— Task instructions —
Start with the first line of the records below. Output each line exactly, ending with the one that contains "- spun: turquoise_rirokoda".

[Items from a dataset]
▶

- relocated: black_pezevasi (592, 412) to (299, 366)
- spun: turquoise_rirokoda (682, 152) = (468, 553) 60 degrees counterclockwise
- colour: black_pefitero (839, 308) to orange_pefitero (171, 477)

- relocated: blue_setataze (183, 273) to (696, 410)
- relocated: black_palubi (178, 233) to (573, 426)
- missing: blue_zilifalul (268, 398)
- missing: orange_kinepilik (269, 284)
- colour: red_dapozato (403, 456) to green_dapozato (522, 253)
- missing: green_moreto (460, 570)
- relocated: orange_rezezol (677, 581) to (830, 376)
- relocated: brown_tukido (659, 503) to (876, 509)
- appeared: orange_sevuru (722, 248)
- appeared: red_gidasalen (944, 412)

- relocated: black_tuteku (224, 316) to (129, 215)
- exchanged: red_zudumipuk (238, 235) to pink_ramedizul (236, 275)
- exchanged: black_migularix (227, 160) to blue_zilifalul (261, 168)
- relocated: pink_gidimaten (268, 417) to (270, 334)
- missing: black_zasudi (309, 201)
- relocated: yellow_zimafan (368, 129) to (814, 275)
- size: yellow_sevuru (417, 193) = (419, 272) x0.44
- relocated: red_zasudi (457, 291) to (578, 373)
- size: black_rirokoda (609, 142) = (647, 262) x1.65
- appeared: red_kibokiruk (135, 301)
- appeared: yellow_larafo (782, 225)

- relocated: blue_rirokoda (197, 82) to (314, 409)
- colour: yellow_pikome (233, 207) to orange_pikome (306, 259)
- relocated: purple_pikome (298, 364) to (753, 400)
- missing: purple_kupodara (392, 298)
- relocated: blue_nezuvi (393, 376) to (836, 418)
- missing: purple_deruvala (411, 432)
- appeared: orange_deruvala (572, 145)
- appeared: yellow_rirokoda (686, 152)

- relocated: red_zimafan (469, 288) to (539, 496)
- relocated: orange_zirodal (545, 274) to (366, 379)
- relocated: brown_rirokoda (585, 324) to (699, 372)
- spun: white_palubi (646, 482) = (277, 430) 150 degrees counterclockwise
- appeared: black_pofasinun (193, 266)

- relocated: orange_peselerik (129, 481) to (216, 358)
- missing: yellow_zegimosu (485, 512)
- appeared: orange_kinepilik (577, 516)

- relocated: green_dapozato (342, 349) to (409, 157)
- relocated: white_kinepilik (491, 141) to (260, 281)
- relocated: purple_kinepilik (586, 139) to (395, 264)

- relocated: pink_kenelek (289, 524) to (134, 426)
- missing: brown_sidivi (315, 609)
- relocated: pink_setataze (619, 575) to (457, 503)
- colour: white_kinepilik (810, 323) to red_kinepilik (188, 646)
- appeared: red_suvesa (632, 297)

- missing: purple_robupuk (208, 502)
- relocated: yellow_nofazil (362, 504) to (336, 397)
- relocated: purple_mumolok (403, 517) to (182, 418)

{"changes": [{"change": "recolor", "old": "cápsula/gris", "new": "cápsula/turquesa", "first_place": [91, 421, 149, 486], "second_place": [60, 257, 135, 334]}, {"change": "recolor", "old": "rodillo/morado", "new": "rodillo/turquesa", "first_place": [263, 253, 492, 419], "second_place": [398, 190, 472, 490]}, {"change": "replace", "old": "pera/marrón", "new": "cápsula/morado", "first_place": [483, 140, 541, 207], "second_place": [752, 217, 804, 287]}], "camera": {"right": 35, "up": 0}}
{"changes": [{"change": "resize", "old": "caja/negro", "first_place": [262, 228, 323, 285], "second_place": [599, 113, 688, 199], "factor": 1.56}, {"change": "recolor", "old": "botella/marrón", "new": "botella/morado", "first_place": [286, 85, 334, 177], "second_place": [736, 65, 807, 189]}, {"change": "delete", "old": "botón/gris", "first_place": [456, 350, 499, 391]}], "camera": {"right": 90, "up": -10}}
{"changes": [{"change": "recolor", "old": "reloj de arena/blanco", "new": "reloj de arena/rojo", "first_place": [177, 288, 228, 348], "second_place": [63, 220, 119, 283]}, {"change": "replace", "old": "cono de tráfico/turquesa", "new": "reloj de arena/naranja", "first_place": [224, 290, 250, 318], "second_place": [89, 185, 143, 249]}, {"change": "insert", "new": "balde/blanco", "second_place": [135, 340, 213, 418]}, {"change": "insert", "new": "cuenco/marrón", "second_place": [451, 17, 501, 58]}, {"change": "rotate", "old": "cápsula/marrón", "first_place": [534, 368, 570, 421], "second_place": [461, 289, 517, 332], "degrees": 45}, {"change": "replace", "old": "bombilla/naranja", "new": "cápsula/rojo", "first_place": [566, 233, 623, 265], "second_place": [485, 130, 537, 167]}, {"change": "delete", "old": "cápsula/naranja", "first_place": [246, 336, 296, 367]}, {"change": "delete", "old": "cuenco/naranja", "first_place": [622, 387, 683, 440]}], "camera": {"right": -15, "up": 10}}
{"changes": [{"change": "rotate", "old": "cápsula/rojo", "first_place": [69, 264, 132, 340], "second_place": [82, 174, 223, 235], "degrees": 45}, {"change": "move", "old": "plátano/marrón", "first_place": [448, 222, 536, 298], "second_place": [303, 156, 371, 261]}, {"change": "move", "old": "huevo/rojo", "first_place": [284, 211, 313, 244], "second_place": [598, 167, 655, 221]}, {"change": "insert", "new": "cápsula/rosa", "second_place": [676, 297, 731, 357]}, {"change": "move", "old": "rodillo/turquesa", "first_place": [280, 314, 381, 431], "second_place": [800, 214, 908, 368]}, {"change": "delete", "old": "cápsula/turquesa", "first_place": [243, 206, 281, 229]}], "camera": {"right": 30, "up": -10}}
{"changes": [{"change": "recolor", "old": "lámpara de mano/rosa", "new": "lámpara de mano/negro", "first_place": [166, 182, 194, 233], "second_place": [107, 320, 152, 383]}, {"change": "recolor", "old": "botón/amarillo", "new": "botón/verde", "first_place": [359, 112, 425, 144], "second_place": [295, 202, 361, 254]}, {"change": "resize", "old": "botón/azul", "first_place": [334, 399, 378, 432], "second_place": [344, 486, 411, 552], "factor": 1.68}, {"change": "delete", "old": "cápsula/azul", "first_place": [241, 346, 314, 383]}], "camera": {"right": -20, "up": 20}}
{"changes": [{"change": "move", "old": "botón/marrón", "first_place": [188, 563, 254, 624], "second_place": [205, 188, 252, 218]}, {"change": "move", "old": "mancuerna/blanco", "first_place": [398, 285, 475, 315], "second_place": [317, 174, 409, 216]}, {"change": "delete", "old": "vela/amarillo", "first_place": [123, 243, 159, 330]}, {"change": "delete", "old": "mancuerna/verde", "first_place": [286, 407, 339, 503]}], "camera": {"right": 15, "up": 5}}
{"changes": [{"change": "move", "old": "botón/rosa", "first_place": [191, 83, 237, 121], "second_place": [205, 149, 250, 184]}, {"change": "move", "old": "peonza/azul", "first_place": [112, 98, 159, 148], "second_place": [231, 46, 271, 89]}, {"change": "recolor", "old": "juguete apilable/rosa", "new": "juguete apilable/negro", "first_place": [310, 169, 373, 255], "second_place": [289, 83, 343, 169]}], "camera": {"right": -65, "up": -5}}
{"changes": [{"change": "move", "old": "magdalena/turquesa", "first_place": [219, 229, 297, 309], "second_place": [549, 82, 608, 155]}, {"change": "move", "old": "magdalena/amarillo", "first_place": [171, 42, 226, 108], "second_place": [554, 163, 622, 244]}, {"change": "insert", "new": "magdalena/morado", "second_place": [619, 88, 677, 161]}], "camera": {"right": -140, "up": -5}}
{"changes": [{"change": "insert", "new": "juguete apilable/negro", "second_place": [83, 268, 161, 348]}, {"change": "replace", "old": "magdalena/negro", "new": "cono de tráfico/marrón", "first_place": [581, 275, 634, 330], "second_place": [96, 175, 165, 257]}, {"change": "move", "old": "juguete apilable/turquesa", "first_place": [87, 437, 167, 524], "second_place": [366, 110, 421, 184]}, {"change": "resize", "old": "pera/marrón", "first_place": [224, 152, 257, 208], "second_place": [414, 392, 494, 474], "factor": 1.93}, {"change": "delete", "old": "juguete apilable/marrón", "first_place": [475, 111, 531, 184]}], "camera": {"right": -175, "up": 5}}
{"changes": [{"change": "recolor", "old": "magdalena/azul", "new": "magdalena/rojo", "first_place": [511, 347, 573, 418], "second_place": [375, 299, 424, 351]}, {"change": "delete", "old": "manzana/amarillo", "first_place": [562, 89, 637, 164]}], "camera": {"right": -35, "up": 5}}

◀

— Written answer —
- relocated: black_pezevasi (592, 412) to (299, 366)
- spun: turquoise_rirokoda (682, 152) = (468, 553) 60 degrees counterclockwise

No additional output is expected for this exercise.